- _What to do_
Look through the data below. Collect every line where the word "moved" occurs.

- _Task data_
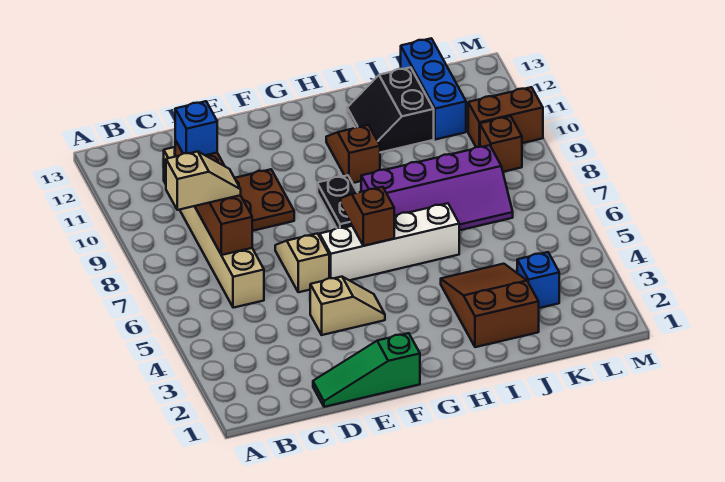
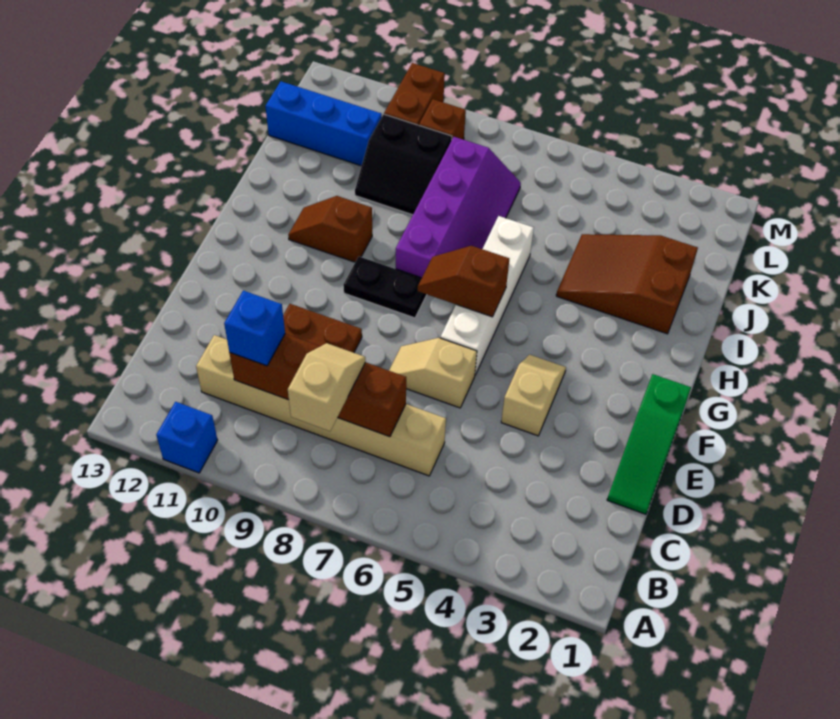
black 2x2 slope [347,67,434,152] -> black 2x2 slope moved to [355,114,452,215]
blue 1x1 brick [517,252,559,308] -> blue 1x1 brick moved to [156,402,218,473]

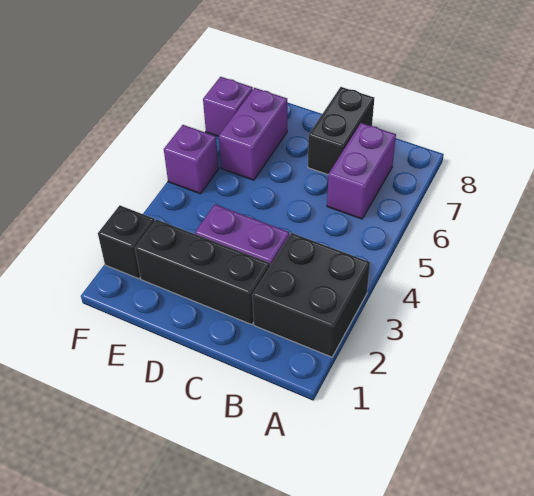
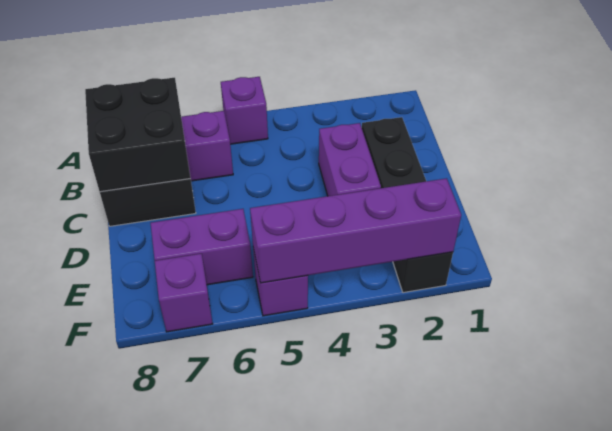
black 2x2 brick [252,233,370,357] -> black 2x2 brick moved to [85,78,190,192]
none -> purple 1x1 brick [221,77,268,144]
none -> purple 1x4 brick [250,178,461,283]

- _Solution to this task_
black 2x2 slope [347,67,434,152] -> black 2x2 slope moved to [355,114,452,215]
blue 1x1 brick [517,252,559,308] -> blue 1x1 brick moved to [156,402,218,473]
black 2x2 brick [252,233,370,357] -> black 2x2 brick moved to [85,78,190,192]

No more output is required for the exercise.